• Given task
Restate word for word the lines from the one containing "Give me SVG" through the end of the listing below, with both ends included.

• Data in this exercise
◇ ◇ ◇ ◇

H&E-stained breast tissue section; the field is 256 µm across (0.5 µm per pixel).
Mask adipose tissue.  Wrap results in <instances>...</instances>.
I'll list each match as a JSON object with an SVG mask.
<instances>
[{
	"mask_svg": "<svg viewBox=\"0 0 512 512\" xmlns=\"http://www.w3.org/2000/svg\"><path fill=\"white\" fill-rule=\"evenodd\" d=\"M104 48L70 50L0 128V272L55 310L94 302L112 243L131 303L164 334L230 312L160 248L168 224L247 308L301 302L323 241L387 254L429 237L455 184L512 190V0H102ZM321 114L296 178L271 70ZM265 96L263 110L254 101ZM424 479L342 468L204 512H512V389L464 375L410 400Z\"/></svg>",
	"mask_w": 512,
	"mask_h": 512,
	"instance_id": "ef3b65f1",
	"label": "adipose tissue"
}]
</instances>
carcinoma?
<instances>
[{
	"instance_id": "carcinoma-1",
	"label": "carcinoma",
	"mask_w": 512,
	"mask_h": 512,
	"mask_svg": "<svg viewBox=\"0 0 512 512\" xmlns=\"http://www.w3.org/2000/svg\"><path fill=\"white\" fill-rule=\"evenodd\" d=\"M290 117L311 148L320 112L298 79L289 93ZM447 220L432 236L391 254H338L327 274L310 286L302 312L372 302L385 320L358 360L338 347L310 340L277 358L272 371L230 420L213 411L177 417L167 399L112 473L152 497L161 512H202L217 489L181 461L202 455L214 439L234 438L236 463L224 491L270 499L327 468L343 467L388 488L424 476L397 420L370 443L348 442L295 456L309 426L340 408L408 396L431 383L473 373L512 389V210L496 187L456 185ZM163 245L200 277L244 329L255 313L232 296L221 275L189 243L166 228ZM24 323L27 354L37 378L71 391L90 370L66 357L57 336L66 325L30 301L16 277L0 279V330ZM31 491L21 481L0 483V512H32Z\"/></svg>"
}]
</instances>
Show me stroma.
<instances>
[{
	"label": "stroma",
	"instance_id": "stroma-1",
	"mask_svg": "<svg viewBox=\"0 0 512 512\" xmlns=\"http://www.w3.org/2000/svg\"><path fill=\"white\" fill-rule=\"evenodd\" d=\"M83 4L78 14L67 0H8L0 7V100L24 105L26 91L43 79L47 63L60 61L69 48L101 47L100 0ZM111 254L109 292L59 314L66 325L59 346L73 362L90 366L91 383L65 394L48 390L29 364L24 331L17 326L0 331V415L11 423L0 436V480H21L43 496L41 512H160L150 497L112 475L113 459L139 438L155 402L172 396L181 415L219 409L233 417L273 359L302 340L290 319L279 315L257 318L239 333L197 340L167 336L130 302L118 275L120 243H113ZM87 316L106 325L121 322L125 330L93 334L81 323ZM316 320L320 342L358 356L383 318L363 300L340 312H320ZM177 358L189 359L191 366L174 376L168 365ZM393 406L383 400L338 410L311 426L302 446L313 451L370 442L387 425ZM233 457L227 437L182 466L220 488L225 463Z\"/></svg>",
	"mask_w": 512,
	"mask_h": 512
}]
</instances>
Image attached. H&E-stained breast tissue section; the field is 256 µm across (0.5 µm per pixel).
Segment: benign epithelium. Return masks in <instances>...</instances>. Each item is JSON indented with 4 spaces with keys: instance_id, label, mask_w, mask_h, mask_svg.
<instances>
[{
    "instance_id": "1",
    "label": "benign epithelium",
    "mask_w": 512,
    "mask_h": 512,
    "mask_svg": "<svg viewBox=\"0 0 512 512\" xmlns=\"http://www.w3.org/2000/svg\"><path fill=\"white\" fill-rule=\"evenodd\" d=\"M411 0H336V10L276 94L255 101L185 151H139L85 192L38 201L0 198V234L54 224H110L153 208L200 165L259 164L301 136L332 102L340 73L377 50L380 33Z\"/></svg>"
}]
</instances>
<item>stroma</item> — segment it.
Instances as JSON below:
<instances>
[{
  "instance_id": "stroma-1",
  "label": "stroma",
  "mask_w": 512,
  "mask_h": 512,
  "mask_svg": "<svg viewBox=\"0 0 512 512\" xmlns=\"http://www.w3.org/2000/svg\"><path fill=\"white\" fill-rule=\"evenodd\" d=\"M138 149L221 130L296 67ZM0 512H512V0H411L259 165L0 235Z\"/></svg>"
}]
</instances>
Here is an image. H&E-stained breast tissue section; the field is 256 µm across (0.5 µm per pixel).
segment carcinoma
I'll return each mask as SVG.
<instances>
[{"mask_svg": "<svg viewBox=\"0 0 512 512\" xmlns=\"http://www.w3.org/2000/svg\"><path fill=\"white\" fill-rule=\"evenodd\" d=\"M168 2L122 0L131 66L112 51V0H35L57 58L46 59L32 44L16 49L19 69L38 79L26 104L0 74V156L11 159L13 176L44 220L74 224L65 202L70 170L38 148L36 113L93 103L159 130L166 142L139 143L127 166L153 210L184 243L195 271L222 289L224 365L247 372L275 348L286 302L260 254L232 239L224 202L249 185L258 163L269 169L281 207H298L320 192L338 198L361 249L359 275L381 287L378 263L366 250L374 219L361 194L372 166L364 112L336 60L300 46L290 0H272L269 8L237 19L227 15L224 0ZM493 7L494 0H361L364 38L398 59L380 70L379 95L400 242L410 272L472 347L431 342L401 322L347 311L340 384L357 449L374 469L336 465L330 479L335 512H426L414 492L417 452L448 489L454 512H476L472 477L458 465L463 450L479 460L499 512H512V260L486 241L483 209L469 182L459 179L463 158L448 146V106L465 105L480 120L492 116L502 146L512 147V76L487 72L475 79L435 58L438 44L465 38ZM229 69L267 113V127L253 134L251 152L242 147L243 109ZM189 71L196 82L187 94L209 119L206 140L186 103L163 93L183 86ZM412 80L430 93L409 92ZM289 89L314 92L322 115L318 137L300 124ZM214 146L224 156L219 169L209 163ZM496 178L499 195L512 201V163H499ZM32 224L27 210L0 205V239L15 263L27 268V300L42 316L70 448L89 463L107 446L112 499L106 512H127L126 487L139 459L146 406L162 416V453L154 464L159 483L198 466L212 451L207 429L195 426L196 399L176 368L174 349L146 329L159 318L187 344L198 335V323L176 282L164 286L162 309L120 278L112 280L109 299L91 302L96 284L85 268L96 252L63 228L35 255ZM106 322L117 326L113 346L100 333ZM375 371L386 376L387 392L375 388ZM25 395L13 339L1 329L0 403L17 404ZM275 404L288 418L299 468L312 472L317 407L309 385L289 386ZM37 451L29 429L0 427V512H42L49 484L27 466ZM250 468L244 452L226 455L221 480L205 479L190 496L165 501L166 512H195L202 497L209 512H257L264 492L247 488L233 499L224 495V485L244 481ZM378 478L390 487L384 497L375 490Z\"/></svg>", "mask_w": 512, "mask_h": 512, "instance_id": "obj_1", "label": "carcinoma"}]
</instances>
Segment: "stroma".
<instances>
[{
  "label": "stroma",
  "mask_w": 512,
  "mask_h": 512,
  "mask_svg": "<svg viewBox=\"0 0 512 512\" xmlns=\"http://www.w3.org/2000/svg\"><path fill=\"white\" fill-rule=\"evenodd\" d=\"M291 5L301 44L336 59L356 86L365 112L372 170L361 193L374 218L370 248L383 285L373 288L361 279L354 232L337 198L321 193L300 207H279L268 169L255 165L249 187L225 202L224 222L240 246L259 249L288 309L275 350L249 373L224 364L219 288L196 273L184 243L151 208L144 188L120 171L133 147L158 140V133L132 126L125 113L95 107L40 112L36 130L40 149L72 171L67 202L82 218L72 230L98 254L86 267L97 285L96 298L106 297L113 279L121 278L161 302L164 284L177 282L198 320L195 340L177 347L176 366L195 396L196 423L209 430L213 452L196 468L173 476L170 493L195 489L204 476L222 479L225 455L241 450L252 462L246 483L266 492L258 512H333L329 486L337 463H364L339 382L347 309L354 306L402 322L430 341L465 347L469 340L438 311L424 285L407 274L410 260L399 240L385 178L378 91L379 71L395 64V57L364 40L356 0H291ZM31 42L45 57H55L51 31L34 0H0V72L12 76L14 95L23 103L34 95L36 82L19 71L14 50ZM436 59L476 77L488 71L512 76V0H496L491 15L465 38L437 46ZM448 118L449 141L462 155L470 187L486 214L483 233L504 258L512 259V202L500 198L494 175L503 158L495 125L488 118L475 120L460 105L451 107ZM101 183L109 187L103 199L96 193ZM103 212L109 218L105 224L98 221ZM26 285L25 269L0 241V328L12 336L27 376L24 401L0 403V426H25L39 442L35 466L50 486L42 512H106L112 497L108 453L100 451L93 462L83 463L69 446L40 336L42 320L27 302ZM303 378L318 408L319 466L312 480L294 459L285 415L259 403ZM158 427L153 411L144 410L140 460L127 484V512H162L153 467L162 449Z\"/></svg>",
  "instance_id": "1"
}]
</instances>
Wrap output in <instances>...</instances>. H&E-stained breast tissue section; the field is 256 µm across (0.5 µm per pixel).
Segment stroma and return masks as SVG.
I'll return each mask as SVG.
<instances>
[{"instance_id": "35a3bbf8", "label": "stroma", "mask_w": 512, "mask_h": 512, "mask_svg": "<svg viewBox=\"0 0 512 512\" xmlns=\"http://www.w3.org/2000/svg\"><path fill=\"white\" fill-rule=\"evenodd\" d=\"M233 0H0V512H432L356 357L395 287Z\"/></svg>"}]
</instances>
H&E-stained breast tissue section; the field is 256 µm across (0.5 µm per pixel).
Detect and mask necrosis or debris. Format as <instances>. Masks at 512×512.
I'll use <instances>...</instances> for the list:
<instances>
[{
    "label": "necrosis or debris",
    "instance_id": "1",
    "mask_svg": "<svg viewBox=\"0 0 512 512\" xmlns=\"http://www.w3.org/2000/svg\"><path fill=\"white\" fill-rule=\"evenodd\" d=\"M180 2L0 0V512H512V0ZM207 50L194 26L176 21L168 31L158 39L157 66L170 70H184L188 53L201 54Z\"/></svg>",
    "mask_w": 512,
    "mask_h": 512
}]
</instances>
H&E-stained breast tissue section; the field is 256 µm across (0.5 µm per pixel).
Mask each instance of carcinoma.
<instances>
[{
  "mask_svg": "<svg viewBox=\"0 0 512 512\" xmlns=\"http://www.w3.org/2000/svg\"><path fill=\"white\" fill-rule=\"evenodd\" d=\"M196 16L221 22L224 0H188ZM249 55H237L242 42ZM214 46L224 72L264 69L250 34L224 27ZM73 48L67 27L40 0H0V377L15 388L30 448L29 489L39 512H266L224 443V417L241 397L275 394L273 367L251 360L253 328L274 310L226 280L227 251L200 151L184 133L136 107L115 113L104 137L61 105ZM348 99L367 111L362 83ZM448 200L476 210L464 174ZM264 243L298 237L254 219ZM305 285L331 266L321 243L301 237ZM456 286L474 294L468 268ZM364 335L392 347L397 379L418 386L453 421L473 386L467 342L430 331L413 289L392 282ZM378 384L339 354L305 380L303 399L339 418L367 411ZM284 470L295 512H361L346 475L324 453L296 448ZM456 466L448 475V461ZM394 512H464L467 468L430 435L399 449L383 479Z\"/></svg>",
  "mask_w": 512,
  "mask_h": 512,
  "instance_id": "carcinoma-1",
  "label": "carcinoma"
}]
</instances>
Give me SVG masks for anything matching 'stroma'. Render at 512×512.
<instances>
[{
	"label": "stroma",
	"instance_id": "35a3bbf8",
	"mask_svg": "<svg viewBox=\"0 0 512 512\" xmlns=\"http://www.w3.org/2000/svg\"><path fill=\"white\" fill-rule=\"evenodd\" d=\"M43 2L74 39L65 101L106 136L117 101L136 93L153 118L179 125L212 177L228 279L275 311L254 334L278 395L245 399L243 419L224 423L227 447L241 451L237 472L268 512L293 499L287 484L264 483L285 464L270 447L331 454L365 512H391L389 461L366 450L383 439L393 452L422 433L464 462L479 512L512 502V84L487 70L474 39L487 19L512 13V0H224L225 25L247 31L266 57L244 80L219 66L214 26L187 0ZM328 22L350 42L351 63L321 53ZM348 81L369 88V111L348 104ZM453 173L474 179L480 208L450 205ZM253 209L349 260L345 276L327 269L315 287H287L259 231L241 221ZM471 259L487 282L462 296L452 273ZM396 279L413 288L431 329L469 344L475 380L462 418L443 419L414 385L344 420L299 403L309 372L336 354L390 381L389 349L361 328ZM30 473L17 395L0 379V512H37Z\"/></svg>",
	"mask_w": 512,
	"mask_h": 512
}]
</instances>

◇ ◇ ◇ ◇

• Answer for the task
Give me SVG masks for anything matching 'stroma'. Render at 512×512.
<instances>
[{
	"label": "stroma",
	"instance_id": "35a3bbf8",
	"mask_svg": "<svg viewBox=\"0 0 512 512\" xmlns=\"http://www.w3.org/2000/svg\"><path fill=\"white\" fill-rule=\"evenodd\" d=\"M43 2L74 39L65 101L106 136L117 101L136 93L153 118L179 125L212 177L228 279L275 311L254 334L278 395L245 399L243 419L224 423L227 447L241 451L237 472L268 512L293 499L287 484L264 483L285 464L270 447L331 454L365 512H391L389 461L366 450L383 439L393 452L422 433L464 462L479 512L512 502V84L487 70L474 39L487 19L512 13V0H224L225 25L247 31L266 57L244 80L219 66L214 26L187 0ZM328 22L350 42L351 63L321 53ZM348 81L369 88V111L348 104ZM453 173L474 179L480 208L450 205ZM253 209L349 260L345 276L327 269L315 287H287L259 231L241 221ZM471 259L487 282L462 296L452 273ZM396 279L413 288L431 329L469 344L475 380L462 418L443 419L414 385L344 420L299 403L309 372L336 354L390 381L389 349L361 328ZM30 473L17 395L0 379V512H37Z\"/></svg>",
	"mask_w": 512,
	"mask_h": 512
}]
</instances>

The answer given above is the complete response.